* **Try it**: Every line of the material must be restated exactly, though not its pictures.

-------- Dataset extract --------

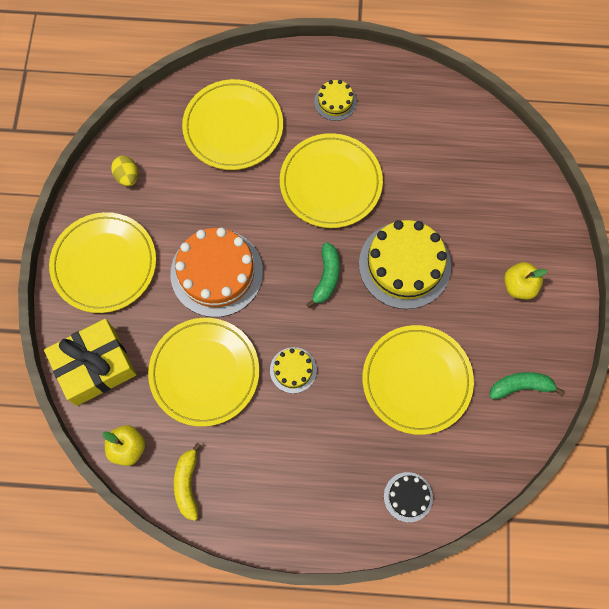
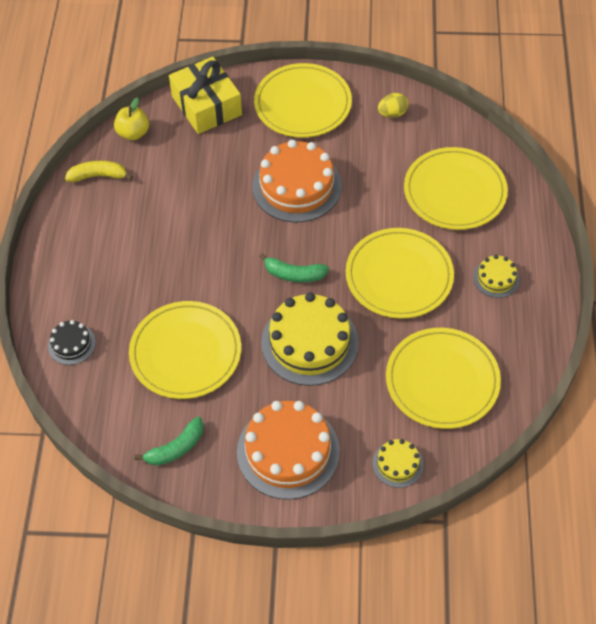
camera: 90 degrees right, 15 degrees down
yellow plate [148,318,259,427] -> yellow plate moved to [386,328,501,429]
yellow cake [270,347,317,393] -> yellow cake moved to [373,439,423,488]
green banana [490,372,564,399] -> green banana turned 60 degrees clockwise [134,417,204,466]
yellow apple [504,262,548,300] -> orange cake [237,401,340,500]

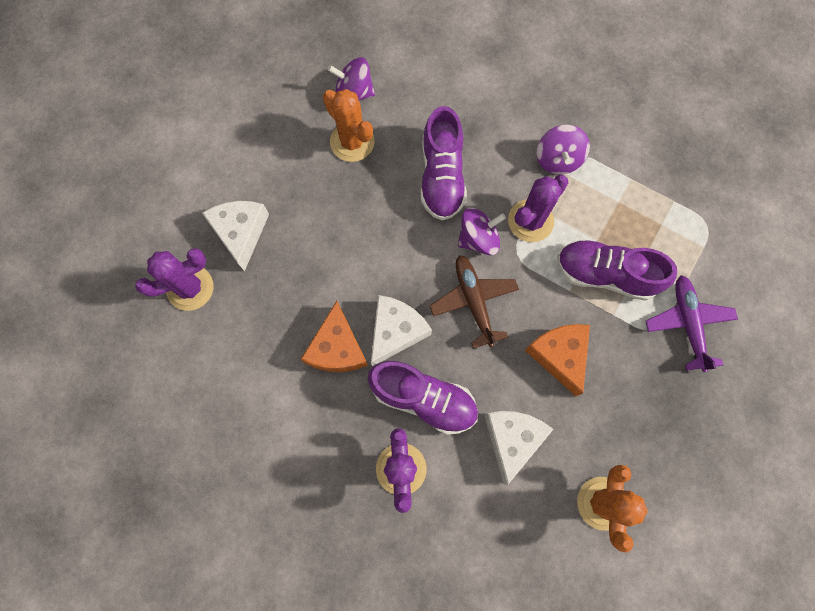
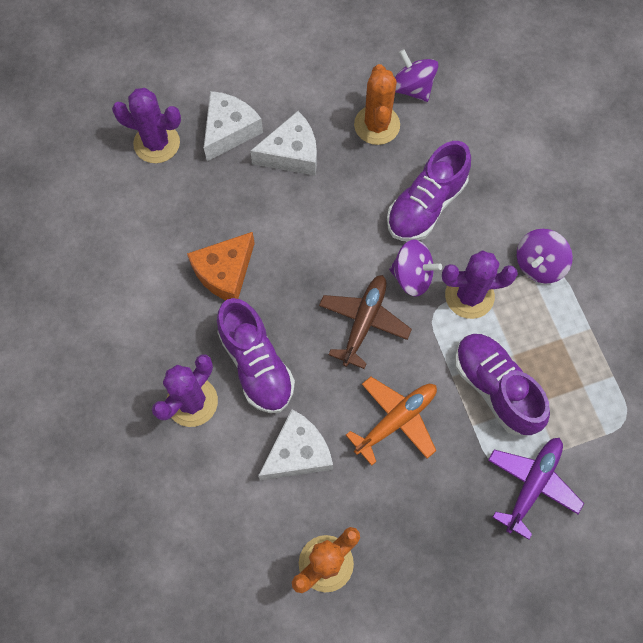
camera: 40 degrees right, 5 degrees down
white cheese [371,295,432,367] -> white cheese moved to [250,111,317,176]
orange cheese [525,324,590,396] -> orange plane [346,377,437,466]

--------

* **Answer below**:
camera: 90 degrees right, 15 degrees down
yellow plate [148,318,259,427] -> yellow plate moved to [386,328,501,429]
yellow cake [270,347,317,393] -> yellow cake moved to [373,439,423,488]
green banana [490,372,564,399] -> green banana turned 60 degrees clockwise [134,417,204,466]
yellow apple [504,262,548,300] -> orange cake [237,401,340,500]

camera: 40 degrees right, 5 degrees down
white cheese [371,295,432,367] -> white cheese moved to [250,111,317,176]
orange cheese [525,324,590,396] -> orange plane [346,377,437,466]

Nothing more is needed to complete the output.